*Given data*:
Start of Block
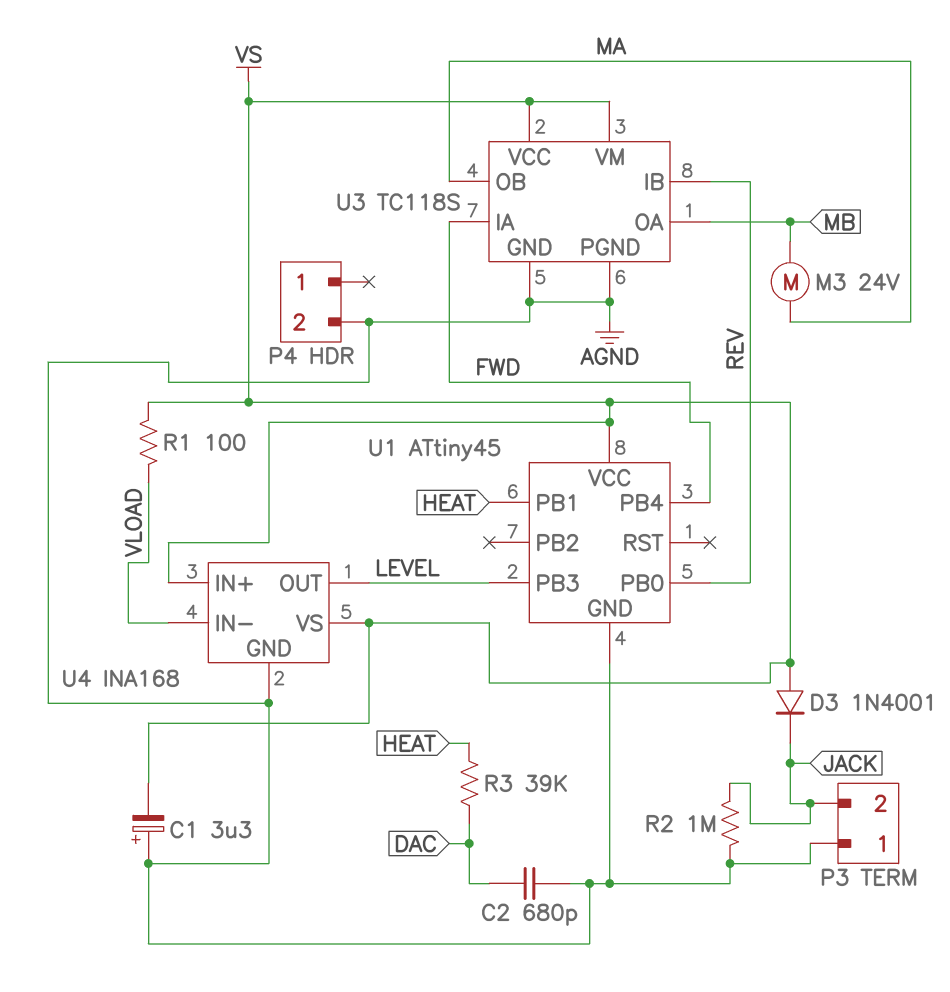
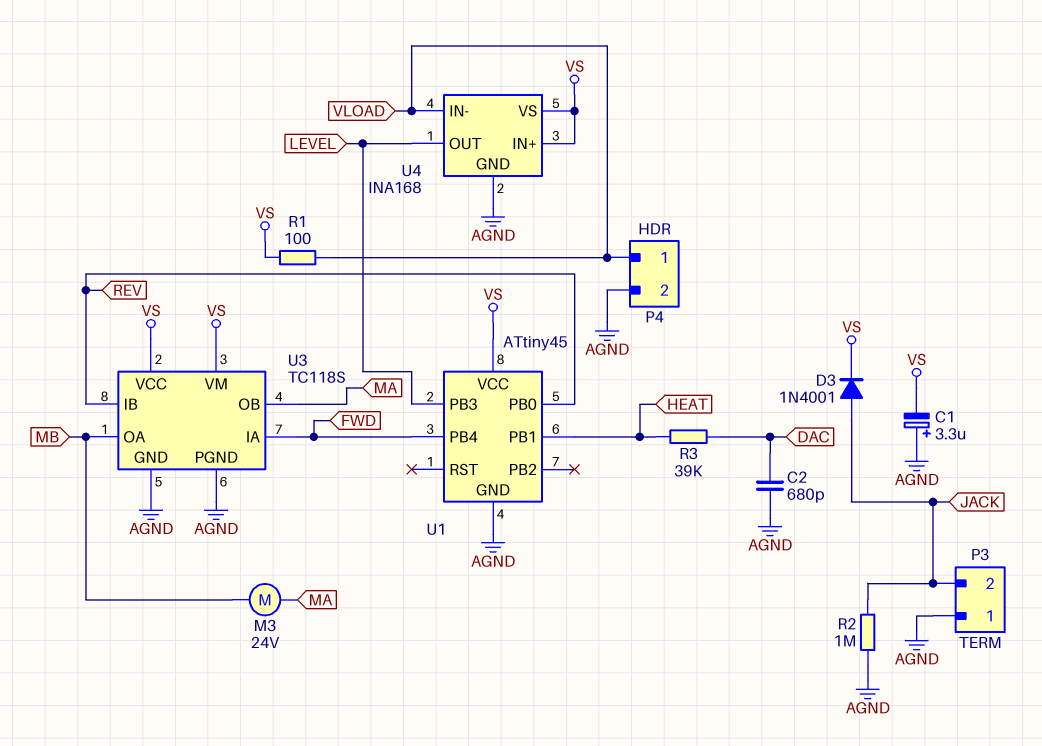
D3: diode 1N4001 (A VS, K JACK) -> diode 1N4001 (A JACK, K VS)
P4 pin 1: none -> VLOAD

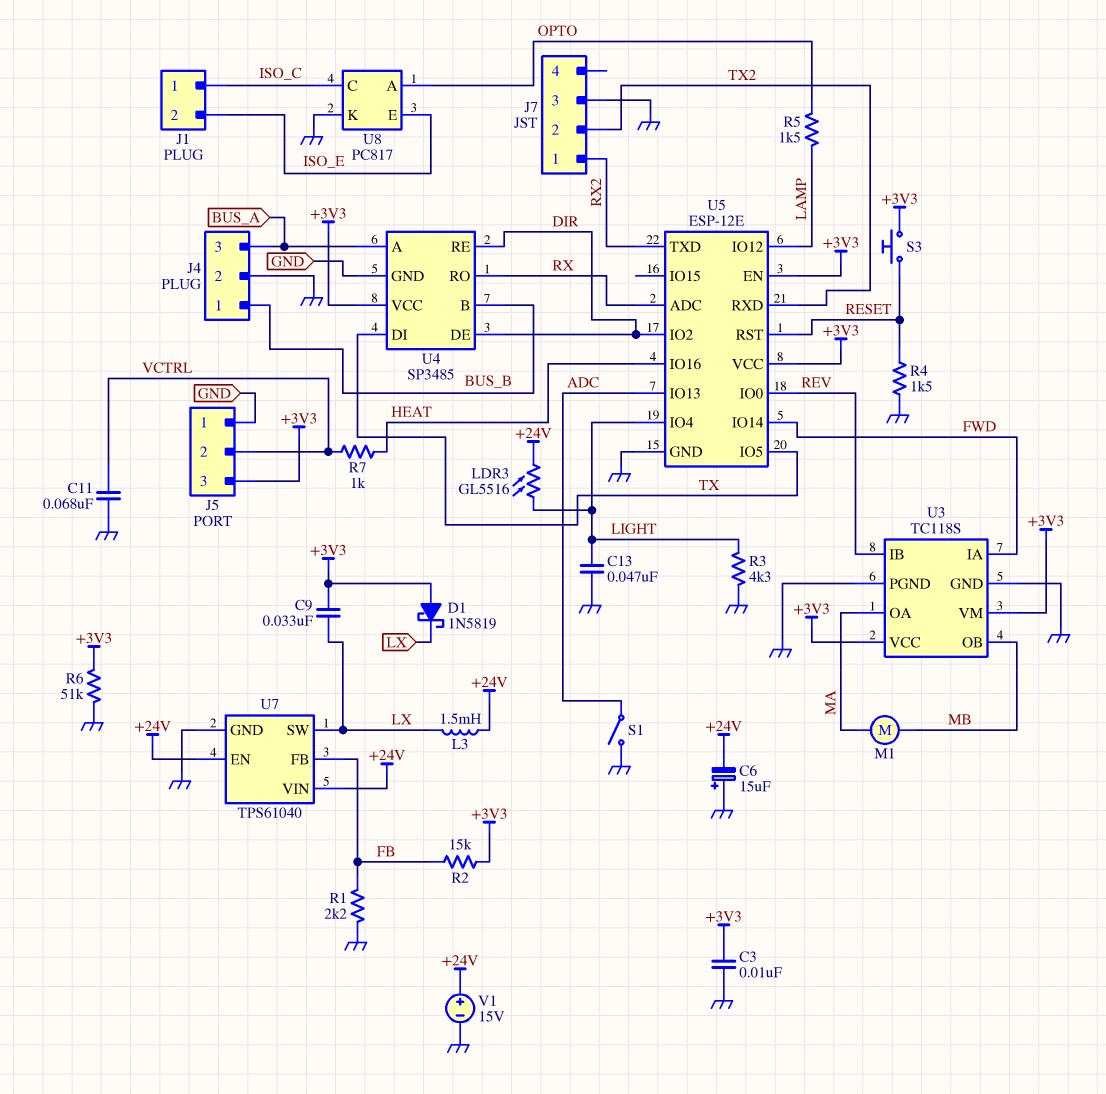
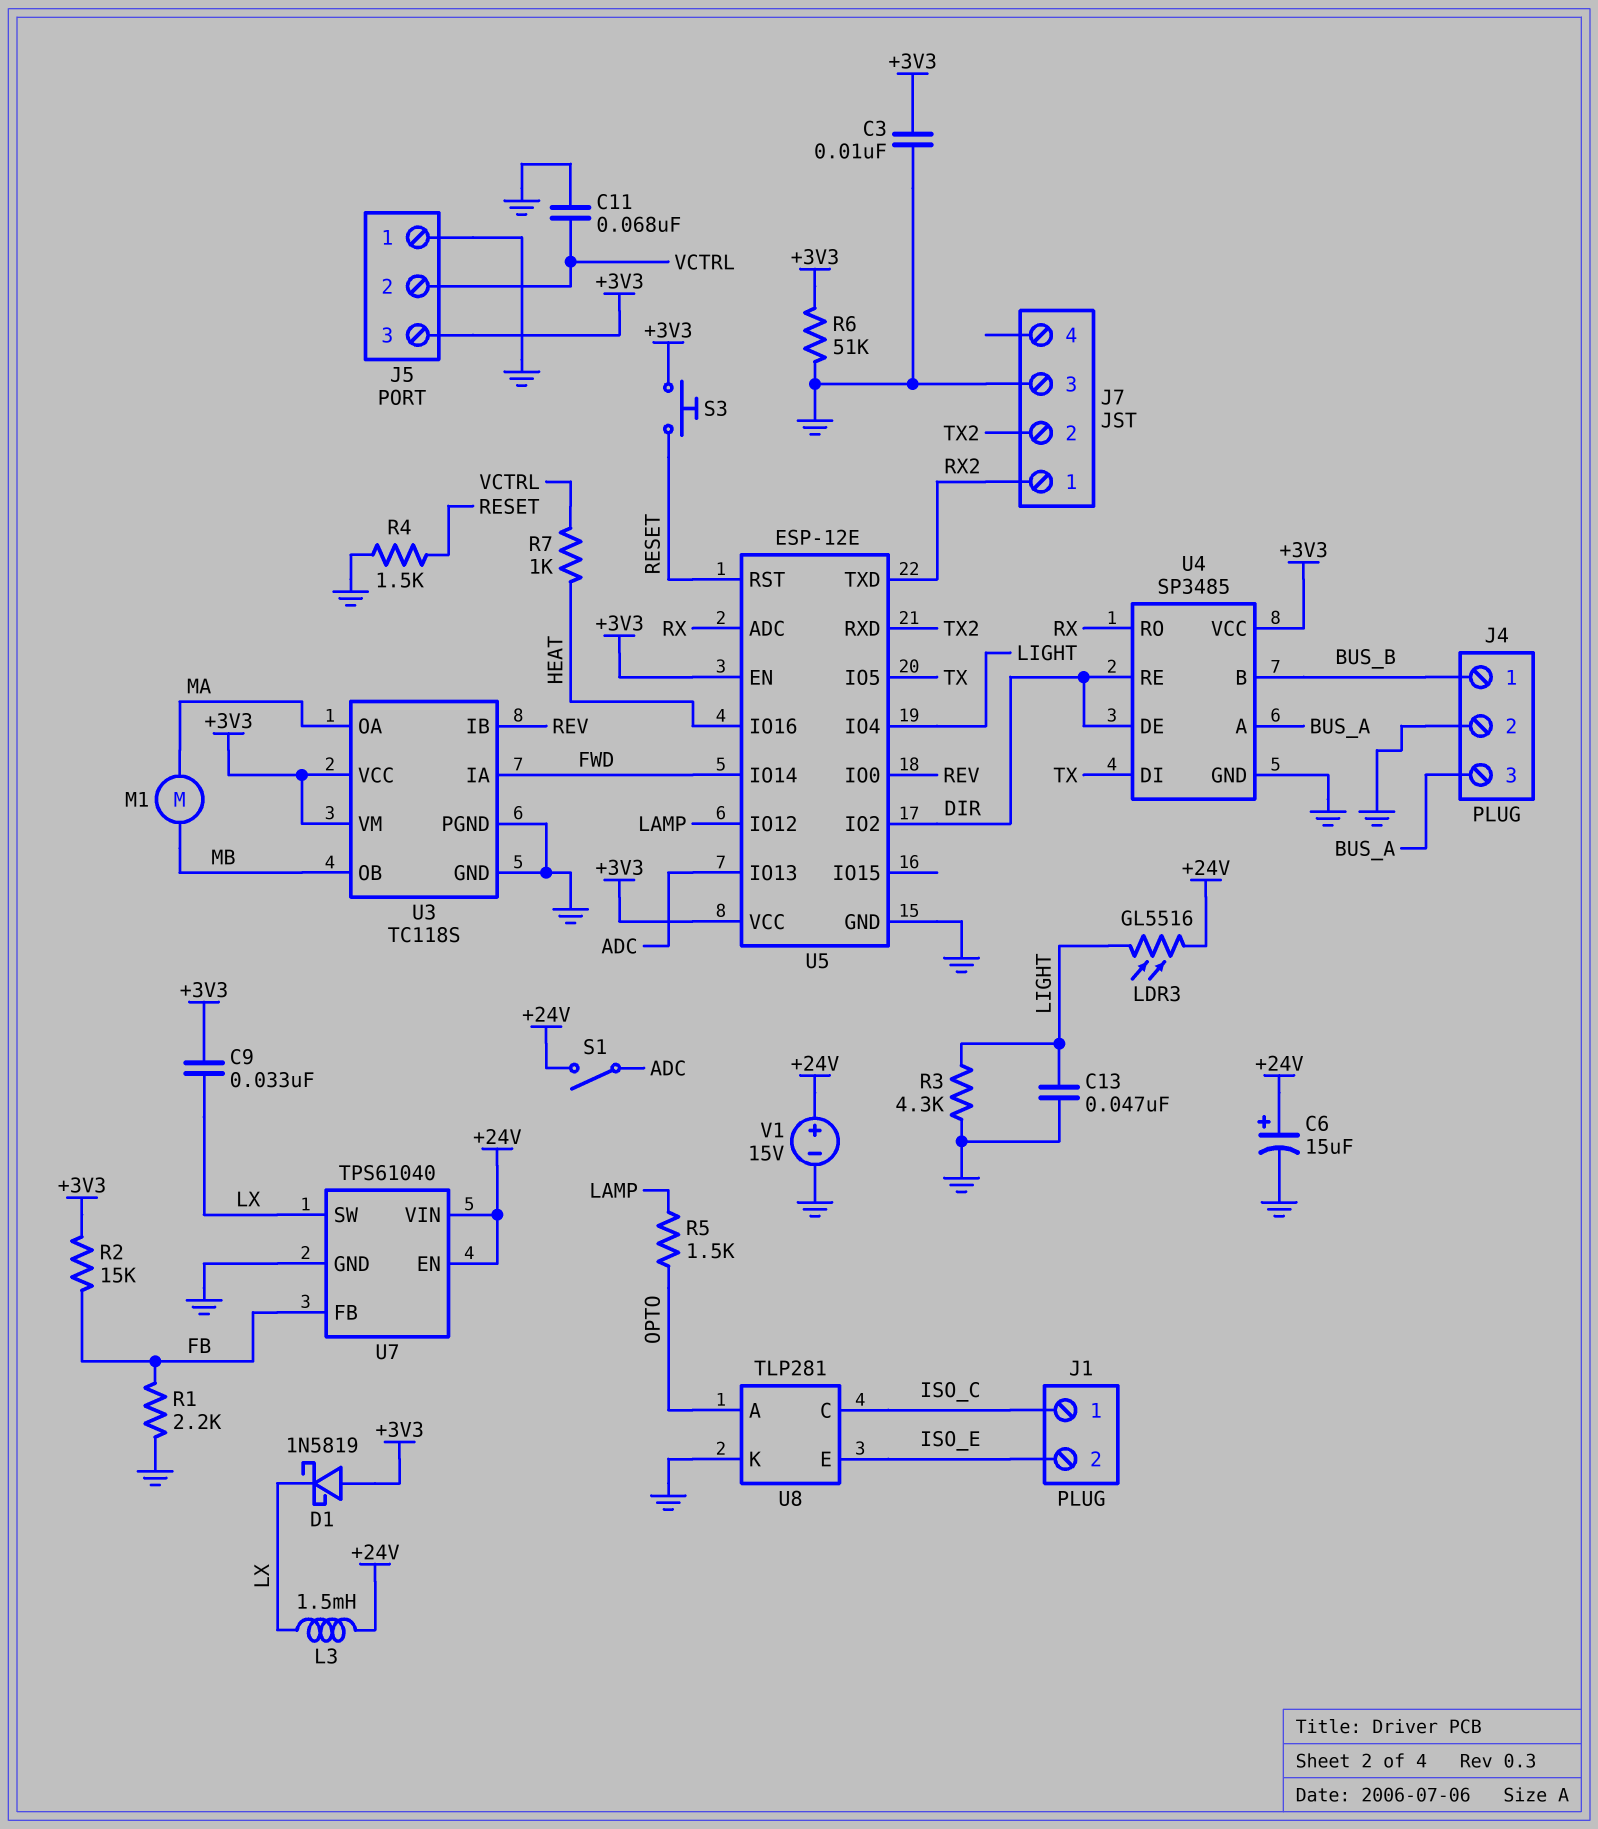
C6: 15uF (plus GND, minus +24V) -> 15uF (plus +24V, minus GND)
S1: switch (ADC, GND) -> switch (+24V, ADC)
U8: PC817 -> TLP281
End of Block
*What the task asks*: Only the lines from the one containing "C6: 15uF (plus" through the final line of the material should be printed, each word for word. Both of those lines count.

*Response*:
C6: 15uF (plus GND, minus +24V) -> 15uF (plus +24V, minus GND)
S1: switch (ADC, GND) -> switch (+24V, ADC)
U8: PC817 -> TLP281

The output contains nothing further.